• Supplied data:
====================

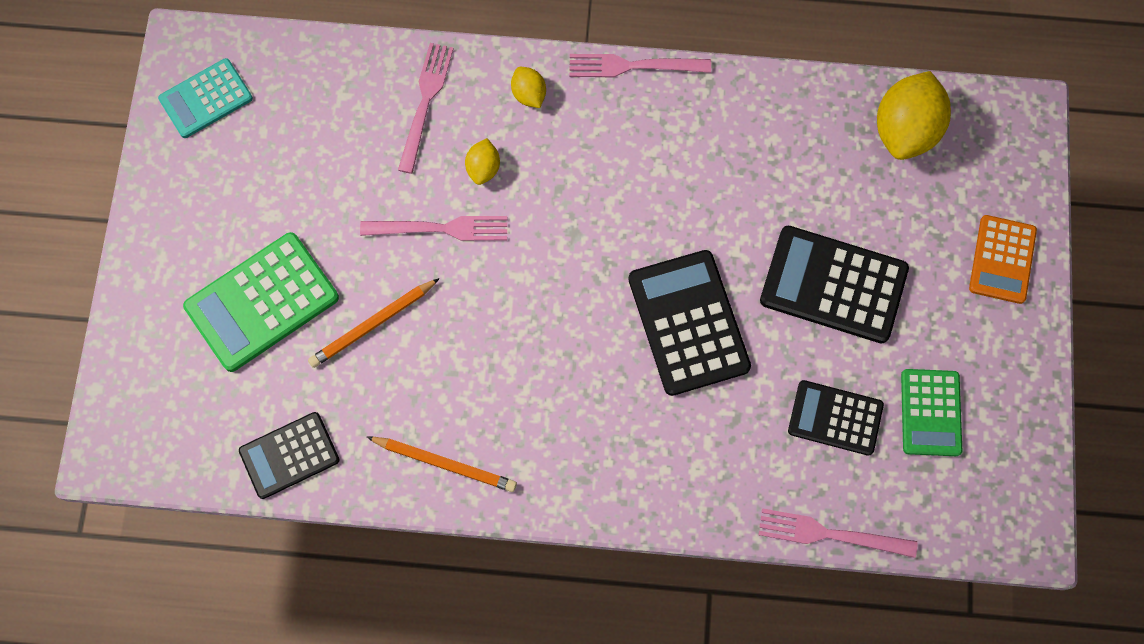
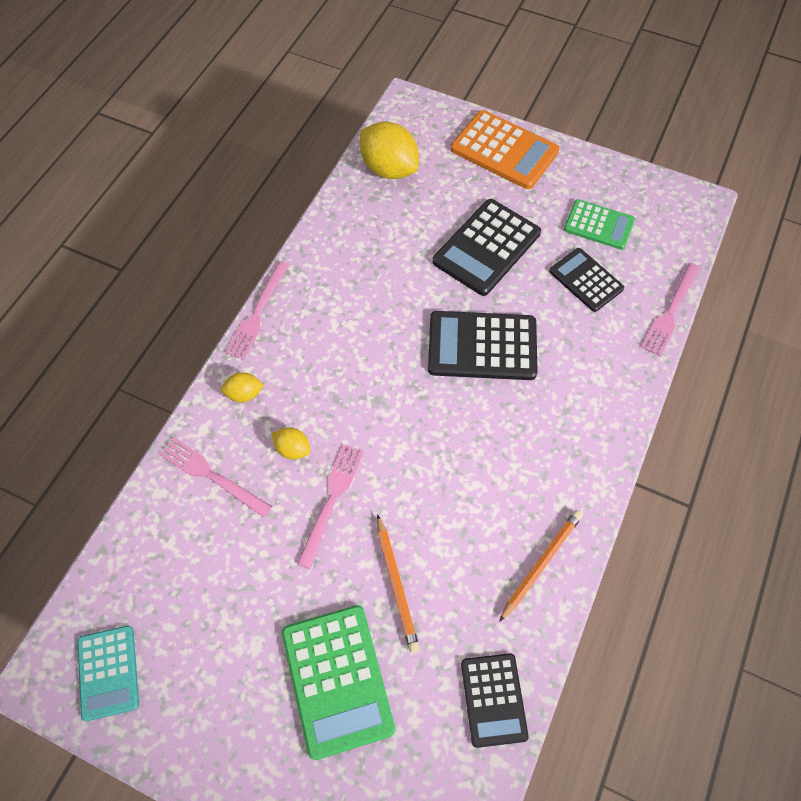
camera: 70 degrees left, 10 degrees down
black calculator [788,380,884,456] -> black calculator turned 105 degrees clockwise [549,248,624,312]
orange calculator [969,215,1037,304] -> orange calculator [451,110,560,189], size x1.57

====================

• Requirement: Each line of the data is to be duplicated exactly; pictures stay out of the copy.

• Response area:
camera: 70 degrees left, 10 degrees down
black calculator [788,380,884,456] -> black calculator turned 105 degrees clockwise [549,248,624,312]
orange calculator [969,215,1037,304] -> orange calculator [451,110,560,189], size x1.57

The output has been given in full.